* [Work order]: Write out the records below once more, exactly and completely.

____ Data listing

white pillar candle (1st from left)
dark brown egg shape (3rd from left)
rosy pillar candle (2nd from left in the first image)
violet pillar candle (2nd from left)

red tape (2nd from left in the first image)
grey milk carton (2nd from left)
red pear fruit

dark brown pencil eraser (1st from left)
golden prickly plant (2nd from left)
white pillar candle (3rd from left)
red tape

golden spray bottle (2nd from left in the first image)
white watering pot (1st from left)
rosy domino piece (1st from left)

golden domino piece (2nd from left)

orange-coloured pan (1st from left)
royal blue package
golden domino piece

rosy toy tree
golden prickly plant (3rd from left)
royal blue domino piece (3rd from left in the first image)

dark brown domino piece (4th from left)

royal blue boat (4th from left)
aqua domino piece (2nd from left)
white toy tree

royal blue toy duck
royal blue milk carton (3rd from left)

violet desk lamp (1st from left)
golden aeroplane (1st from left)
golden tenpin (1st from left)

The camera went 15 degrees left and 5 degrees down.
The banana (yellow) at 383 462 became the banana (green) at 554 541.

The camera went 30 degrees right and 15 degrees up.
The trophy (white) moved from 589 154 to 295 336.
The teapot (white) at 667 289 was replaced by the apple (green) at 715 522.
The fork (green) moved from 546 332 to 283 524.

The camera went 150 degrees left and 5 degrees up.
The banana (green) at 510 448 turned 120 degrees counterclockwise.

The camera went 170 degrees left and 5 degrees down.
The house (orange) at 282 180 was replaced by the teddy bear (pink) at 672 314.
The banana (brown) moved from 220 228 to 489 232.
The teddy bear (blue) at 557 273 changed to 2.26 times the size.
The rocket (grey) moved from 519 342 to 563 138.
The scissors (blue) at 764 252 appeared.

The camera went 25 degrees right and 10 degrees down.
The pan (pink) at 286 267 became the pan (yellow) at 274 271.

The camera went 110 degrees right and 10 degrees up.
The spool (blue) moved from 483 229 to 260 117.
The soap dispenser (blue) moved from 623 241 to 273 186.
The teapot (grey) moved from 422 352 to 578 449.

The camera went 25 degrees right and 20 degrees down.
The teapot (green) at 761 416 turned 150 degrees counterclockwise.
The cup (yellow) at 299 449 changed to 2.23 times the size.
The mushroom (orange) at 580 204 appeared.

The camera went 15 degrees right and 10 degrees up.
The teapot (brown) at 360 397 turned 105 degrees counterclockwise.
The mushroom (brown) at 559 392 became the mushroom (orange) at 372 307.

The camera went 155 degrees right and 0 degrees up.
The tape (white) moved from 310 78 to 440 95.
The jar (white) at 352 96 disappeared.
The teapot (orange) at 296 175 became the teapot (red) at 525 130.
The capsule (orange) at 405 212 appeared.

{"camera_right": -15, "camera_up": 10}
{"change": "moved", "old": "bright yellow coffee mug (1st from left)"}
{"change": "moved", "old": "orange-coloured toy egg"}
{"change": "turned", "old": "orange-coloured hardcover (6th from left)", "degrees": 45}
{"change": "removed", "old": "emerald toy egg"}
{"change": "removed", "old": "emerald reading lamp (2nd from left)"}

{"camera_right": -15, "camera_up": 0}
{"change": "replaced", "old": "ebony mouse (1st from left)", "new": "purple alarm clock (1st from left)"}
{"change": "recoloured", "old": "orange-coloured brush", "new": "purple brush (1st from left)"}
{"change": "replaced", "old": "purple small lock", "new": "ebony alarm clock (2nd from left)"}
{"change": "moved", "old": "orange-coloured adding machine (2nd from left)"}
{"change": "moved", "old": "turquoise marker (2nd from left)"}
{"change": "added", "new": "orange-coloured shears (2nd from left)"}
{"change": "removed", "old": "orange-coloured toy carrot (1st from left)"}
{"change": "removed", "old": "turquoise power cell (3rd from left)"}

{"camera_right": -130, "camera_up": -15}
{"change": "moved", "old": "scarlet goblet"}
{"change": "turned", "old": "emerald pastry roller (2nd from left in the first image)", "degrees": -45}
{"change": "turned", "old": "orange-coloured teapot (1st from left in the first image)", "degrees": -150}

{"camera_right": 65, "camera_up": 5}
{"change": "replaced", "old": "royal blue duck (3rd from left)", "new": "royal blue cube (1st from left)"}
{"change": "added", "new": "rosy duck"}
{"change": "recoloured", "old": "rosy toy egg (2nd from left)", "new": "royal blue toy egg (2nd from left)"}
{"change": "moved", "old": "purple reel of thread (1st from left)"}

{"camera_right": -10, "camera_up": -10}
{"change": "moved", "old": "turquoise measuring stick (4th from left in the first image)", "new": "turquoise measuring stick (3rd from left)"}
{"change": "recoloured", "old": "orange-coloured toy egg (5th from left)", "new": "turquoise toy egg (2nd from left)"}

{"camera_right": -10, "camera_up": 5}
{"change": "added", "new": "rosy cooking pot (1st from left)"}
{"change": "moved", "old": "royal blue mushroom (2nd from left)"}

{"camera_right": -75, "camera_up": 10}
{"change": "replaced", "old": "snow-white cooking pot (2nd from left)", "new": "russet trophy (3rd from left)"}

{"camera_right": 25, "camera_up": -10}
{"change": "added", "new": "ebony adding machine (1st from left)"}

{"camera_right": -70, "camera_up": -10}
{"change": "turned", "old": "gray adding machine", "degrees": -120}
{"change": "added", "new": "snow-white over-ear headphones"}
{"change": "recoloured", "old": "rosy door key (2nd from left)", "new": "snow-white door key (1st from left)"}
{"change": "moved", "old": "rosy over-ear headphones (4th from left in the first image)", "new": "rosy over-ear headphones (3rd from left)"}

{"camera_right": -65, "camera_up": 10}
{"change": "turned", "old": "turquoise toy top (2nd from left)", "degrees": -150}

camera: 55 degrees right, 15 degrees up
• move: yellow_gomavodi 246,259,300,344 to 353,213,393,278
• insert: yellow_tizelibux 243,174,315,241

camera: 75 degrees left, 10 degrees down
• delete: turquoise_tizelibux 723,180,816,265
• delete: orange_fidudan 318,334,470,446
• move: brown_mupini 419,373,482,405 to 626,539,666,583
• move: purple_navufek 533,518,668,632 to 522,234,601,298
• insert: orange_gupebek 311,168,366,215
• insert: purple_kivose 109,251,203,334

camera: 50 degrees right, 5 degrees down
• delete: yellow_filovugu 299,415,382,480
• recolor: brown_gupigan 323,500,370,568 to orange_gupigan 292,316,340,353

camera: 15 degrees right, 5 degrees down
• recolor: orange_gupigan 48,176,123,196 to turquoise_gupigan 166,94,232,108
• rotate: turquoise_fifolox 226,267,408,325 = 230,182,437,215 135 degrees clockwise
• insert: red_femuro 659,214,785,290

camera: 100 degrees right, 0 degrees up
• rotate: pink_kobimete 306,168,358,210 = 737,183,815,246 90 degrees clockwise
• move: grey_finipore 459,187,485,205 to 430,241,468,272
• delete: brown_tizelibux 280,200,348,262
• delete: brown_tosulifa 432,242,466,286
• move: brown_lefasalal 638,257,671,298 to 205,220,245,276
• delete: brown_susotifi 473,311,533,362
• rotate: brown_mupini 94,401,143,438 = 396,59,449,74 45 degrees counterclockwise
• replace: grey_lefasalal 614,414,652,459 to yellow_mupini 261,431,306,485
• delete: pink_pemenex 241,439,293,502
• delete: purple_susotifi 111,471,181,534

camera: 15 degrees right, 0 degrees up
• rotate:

________

* [Problem solution]:
white pillar candle (1st from left)
dark brown egg shape (3rd from left)
rosy pillar candle (2nd from left in the first image)
violet pillar candle (2nd from left)

red tape (2nd from left in the first image)
grey milk carton (2nd from left)
red pear fruit

dark brown pencil eraser (1st from left)
golden prickly plant (2nd from left)
white pillar candle (3rd from left)
red tape

golden spray bottle (2nd from left in the first image)
white watering pot (1st from left)
rosy domino piece (1st from left)

golden domino piece (2nd from left)

orange-coloured pan (1st from left)
royal blue package
golden domino piece

rosy toy tree
golden prickly plant (3rd from left)
royal blue domino piece (3rd from left in the first image)

dark brown domino piece (4th from left)

royal blue boat (4th from left)
aqua domino piece (2nd from left)
white toy tree

royal blue toy duck
royal blue milk carton (3rd from left)

violet desk lamp (1st from left)
golden aeroplane (1st from left)
golden tenpin (1st from left)

The camera went 15 degrees left and 5 degrees down.
The banana (yellow) at 383 462 became the banana (green) at 554 541.

The camera went 30 degrees right and 15 degrees up.
The trophy (white) moved from 589 154 to 295 336.
The teapot (white) at 667 289 was replaced by the apple (green) at 715 522.
The fork (green) moved from 546 332 to 283 524.

The camera went 150 degrees left and 5 degrees up.
The banana (green) at 510 448 turned 120 degrees counterclockwise.

The camera went 170 degrees left and 5 degrees down.
The house (orange) at 282 180 was replaced by the teddy bear (pink) at 672 314.
The banana (brown) moved from 220 228 to 489 232.
The teddy bear (blue) at 557 273 changed to 2.26 times the size.
The rocket (grey) moved from 519 342 to 563 138.
The scissors (blue) at 764 252 appeared.

The camera went 25 degrees right and 10 degrees down.
The pan (pink) at 286 267 became the pan (yellow) at 274 271.

The camera went 110 degrees right and 10 degrees up.
The spool (blue) moved from 483 229 to 260 117.
The soap dispenser (blue) moved from 623 241 to 273 186.
The teapot (grey) moved from 422 352 to 578 449.

The camera went 25 degrees right and 20 degrees down.
The teapot (green) at 761 416 turned 150 degrees counterclockwise.
The cup (yellow) at 299 449 changed to 2.23 times the size.
The mushroom (orange) at 580 204 appeared.

The camera went 15 degrees right and 10 degrees up.
The teapot (brown) at 360 397 turned 105 degrees counterclockwise.
The mushroom (brown) at 559 392 became the mushroom (orange) at 372 307.

The camera went 155 degrees right and 0 degrees up.
The tape (white) moved from 310 78 to 440 95.
The jar (white) at 352 96 disappeared.
The teapot (orange) at 296 175 became the teapot (red) at 525 130.
The capsule (orange) at 405 212 appeared.

{"camera_right": -15, "camera_up": 10}
{"change": "moved", "old": "bright yellow coffee mug (1st from left)"}
{"change": "moved", "old": "orange-coloured toy egg"}
{"change": "turned", "old": "orange-coloured hardcover (6th from left)", "degrees": 45}
{"change": "removed", "old": "emerald toy egg"}
{"change": "removed", "old": "emerald reading lamp (2nd from left)"}

{"camera_right": -15, "camera_up": 0}
{"change": "replaced", "old": "ebony mouse (1st from left)", "new": "purple alarm clock (1st from left)"}
{"change": "recoloured", "old": "orange-coloured brush", "new": "purple brush (1st from left)"}
{"change": "replaced", "old": "purple small lock", "new": "ebony alarm clock (2nd from left)"}
{"change": "moved", "old": "orange-coloured adding machine (2nd from left)"}
{"change": "moved", "old": "turquoise marker (2nd from left)"}
{"change": "added", "new": "orange-coloured shears (2nd from left)"}
{"change": "removed", "old": "orange-coloured toy carrot (1st from left)"}
{"change": "removed", "old": "turquoise power cell (3rd from left)"}

{"camera_right": -130, "camera_up": -15}
{"change": "moved", "old": "scarlet goblet"}
{"change": "turned", "old": "emerald pastry roller (2nd from left in the first image)", "degrees": -45}
{"change": "turned", "old": "orange-coloured teapot (1st from left in the first image)", "degrees": -150}

{"camera_right": 65, "camera_up": 5}
{"change": "replaced", "old": "royal blue duck (3rd from left)", "new": "royal blue cube (1st from left)"}
{"change": "added", "new": "rosy duck"}
{"change": "recoloured", "old": "rosy toy egg (2nd from left)", "new": "royal blue toy egg (2nd from left)"}
{"change": "moved", "old": "purple reel of thread (1st from left)"}

{"camera_right": -10, "camera_up": -10}
{"change": "moved", "old": "turquoise measuring stick (4th from left in the first image)", "new": "turquoise measuring stick (3rd from left)"}
{"change": "recoloured", "old": "orange-coloured toy egg (5th from left)", "new": "turquoise toy egg (2nd from left)"}

{"camera_right": -10, "camera_up": 5}
{"change": "added", "new": "rosy cooking pot (1st from left)"}
{"change": "moved", "old": "royal blue mushroom (2nd from left)"}

{"camera_right": -75, "camera_up": 10}
{"change": "replaced", "old": "snow-white cooking pot (2nd from left)", "new": "russet trophy (3rd from left)"}

{"camera_right": 25, "camera_up": -10}
{"change": "added", "new": "ebony adding machine (1st from left)"}

{"camera_right": -70, "camera_up": -10}
{"change": "turned", "old": "gray adding machine", "degrees": -120}
{"change": "added", "new": "snow-white over-ear headphones"}
{"change": "recoloured", "old": "rosy door key (2nd from left)", "new": "snow-white door key (1st from left)"}
{"change": "moved", "old": "rosy over-ear headphones (4th from left in the first image)", "new": "rosy over-ear headphones (3rd from left)"}

{"camera_right": -65, "camera_up": 10}
{"change": "turned", "old": "turquoise toy top (2nd from left)", "degrees": -150}

camera: 55 degrees right, 15 degrees up
• move: yellow_gomavodi 246,259,300,344 to 353,213,393,278
• insert: yellow_tizelibux 243,174,315,241

camera: 75 degrees left, 10 degrees down
• delete: turquoise_tizelibux 723,180,816,265
• delete: orange_fidudan 318,334,470,446
• move: brown_mupini 419,373,482,405 to 626,539,666,583
• move: purple_navufek 533,518,668,632 to 522,234,601,298
• insert: orange_gupebek 311,168,366,215
• insert: purple_kivose 109,251,203,334

camera: 50 degrees right, 5 degrees down
• delete: yellow_filovugu 299,415,382,480
• recolor: brown_gupigan 323,500,370,568 to orange_gupigan 292,316,340,353

camera: 15 degrees right, 5 degrees down
• recolor: orange_gupigan 48,176,123,196 to turquoise_gupigan 166,94,232,108
• rotate: turquoise_fifolox 226,267,408,325 = 230,182,437,215 135 degrees clockwise
• insert: red_femuro 659,214,785,290

camera: 100 degrees right, 0 degrees up
• rotate: pink_kobimete 306,168,358,210 = 737,183,815,246 90 degrees clockwise
• move: grey_finipore 459,187,485,205 to 430,241,468,272
• delete: brown_tizelibux 280,200,348,262
• delete: brown_tosulifa 432,242,466,286
• move: brown_lefasalal 638,257,671,298 to 205,220,245,276
• delete: brown_susotifi 473,311,533,362
• rotate: brown_mupini 94,401,143,438 = 396,59,449,74 45 degrees counterclockwise
• replace: grey_lefasalal 614,414,652,459 to yellow_mupini 261,431,306,485
• delete: pink_pemenex 241,439,293,502
• delete: purple_susotifi 111,471,181,534

camera: 15 degrees right, 0 degrees up
• rotate:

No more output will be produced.